→ **What the task requires**:
In the entries below, find the line with "P103 pin 2: N021 -> N010" and the line with "R106: 3.3k (AGND, N010) -> 3.3k (N010, N015)". Reproduce those two lines and every line between them exactly, and nothing more.

→ **Records shown**:
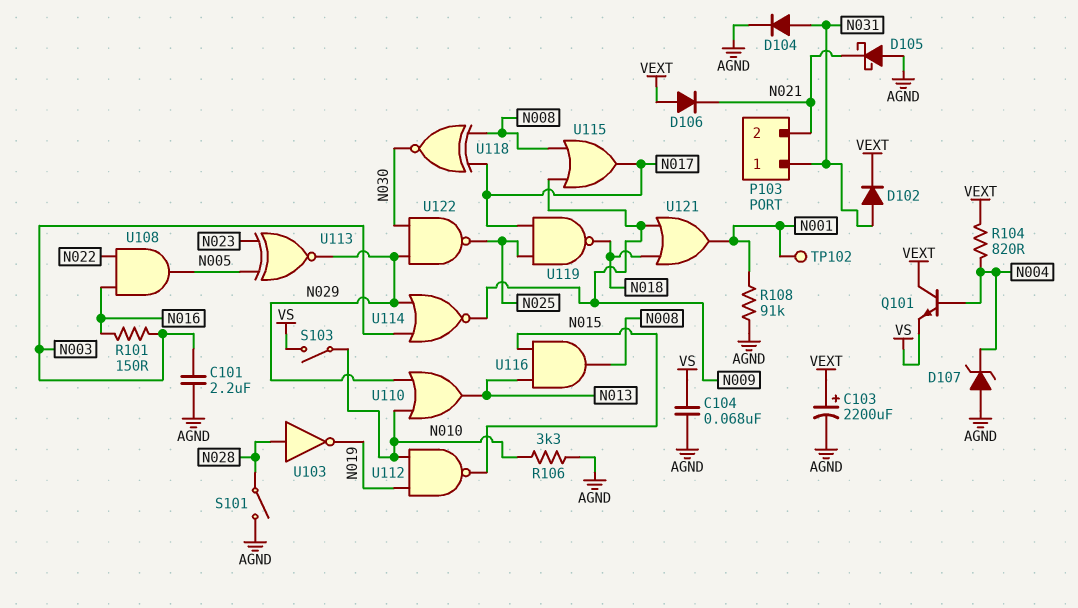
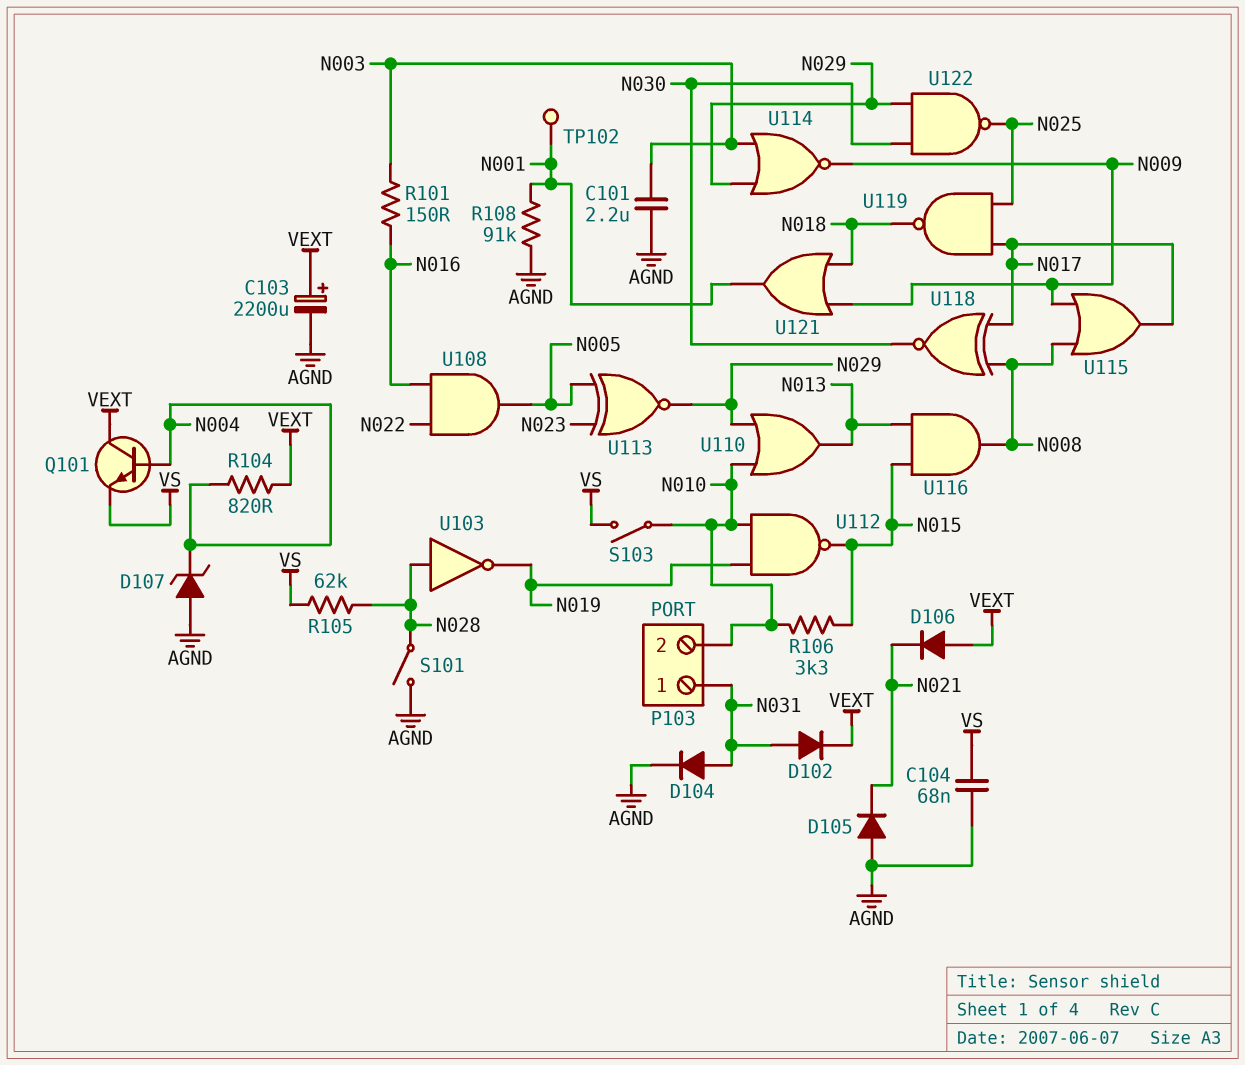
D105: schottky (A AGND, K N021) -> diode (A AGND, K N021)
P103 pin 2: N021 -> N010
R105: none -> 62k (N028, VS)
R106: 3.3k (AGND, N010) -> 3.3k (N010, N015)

--

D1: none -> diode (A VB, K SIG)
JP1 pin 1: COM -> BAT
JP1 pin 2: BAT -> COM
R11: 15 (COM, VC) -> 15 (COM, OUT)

→ **The completed task**:
P103 pin 2: N021 -> N010
R105: none -> 62k (N028, VS)
R106: 3.3k (AGND, N010) -> 3.3k (N010, N015)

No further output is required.